◆ Data for the task ◆
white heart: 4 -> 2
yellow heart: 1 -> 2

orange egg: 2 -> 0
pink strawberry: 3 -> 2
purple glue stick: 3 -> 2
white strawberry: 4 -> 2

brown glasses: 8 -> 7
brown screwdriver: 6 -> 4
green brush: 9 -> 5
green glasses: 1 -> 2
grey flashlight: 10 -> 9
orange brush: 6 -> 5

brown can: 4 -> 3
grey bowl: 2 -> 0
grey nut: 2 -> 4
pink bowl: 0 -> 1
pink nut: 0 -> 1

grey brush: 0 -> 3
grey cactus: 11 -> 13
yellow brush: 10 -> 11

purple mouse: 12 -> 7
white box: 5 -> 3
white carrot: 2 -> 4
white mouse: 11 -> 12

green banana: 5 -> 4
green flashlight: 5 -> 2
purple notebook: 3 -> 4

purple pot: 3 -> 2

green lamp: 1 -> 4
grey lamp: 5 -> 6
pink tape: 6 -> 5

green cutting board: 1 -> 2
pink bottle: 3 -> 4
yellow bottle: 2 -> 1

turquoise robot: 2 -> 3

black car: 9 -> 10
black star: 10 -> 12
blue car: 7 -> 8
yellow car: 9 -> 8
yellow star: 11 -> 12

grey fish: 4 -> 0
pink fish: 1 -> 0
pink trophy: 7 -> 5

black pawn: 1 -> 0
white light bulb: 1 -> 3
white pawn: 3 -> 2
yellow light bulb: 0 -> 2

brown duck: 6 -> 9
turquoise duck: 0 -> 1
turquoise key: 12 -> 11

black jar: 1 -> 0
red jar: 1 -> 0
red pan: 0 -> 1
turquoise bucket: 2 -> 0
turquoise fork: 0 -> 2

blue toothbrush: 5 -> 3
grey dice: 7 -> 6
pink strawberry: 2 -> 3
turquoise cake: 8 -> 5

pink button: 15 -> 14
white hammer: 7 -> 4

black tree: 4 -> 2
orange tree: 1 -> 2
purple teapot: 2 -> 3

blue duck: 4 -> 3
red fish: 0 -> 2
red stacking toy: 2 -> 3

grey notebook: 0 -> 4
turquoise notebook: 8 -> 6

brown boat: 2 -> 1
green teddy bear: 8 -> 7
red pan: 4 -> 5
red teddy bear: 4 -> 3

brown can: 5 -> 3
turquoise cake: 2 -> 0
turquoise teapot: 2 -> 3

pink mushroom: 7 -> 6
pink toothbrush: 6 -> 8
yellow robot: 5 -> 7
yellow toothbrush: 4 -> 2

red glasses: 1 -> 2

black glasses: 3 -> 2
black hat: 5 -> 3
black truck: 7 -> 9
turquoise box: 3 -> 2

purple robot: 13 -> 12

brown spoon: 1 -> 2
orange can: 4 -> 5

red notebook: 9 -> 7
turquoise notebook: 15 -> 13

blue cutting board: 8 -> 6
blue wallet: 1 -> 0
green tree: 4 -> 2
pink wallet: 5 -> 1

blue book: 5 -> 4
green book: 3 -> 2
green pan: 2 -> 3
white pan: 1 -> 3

◆ Brief ◆
The response has to give back every record verbatim.

◆ Problem solution ◆
white heart: 4 -> 2
yellow heart: 1 -> 2

orange egg: 2 -> 0
pink strawberry: 3 -> 2
purple glue stick: 3 -> 2
white strawberry: 4 -> 2

brown glasses: 8 -> 7
brown screwdriver: 6 -> 4
green brush: 9 -> 5
green glasses: 1 -> 2
grey flashlight: 10 -> 9
orange brush: 6 -> 5

brown can: 4 -> 3
grey bowl: 2 -> 0
grey nut: 2 -> 4
pink bowl: 0 -> 1
pink nut: 0 -> 1

grey brush: 0 -> 3
grey cactus: 11 -> 13
yellow brush: 10 -> 11

purple mouse: 12 -> 7
white box: 5 -> 3
white carrot: 2 -> 4
white mouse: 11 -> 12

green banana: 5 -> 4
green flashlight: 5 -> 2
purple notebook: 3 -> 4

purple pot: 3 -> 2

green lamp: 1 -> 4
grey lamp: 5 -> 6
pink tape: 6 -> 5

green cutting board: 1 -> 2
pink bottle: 3 -> 4
yellow bottle: 2 -> 1

turquoise robot: 2 -> 3

black car: 9 -> 10
black star: 10 -> 12
blue car: 7 -> 8
yellow car: 9 -> 8
yellow star: 11 -> 12

grey fish: 4 -> 0
pink fish: 1 -> 0
pink trophy: 7 -> 5

black pawn: 1 -> 0
white light bulb: 1 -> 3
white pawn: 3 -> 2
yellow light bulb: 0 -> 2

brown duck: 6 -> 9
turquoise duck: 0 -> 1
turquoise key: 12 -> 11

black jar: 1 -> 0
red jar: 1 -> 0
red pan: 0 -> 1
turquoise bucket: 2 -> 0
turquoise fork: 0 -> 2

blue toothbrush: 5 -> 3
grey dice: 7 -> 6
pink strawberry: 2 -> 3
turquoise cake: 8 -> 5

pink button: 15 -> 14
white hammer: 7 -> 4

black tree: 4 -> 2
orange tree: 1 -> 2
purple teapot: 2 -> 3

blue duck: 4 -> 3
red fish: 0 -> 2
red stacking toy: 2 -> 3

grey notebook: 0 -> 4
turquoise notebook: 8 -> 6

brown boat: 2 -> 1
green teddy bear: 8 -> 7
red pan: 4 -> 5
red teddy bear: 4 -> 3

brown can: 5 -> 3
turquoise cake: 2 -> 0
turquoise teapot: 2 -> 3

pink mushroom: 7 -> 6
pink toothbrush: 6 -> 8
yellow robot: 5 -> 7
yellow toothbrush: 4 -> 2

red glasses: 1 -> 2

black glasses: 3 -> 2
black hat: 5 -> 3
black truck: 7 -> 9
turquoise box: 3 -> 2

purple robot: 13 -> 12

brown spoon: 1 -> 2
orange can: 4 -> 5

red notebook: 9 -> 7
turquoise notebook: 15 -> 13

blue cutting board: 8 -> 6
blue wallet: 1 -> 0
green tree: 4 -> 2
pink wallet: 5 -> 1

blue book: 5 -> 4
green book: 3 -> 2
green pan: 2 -> 3
white pan: 1 -> 3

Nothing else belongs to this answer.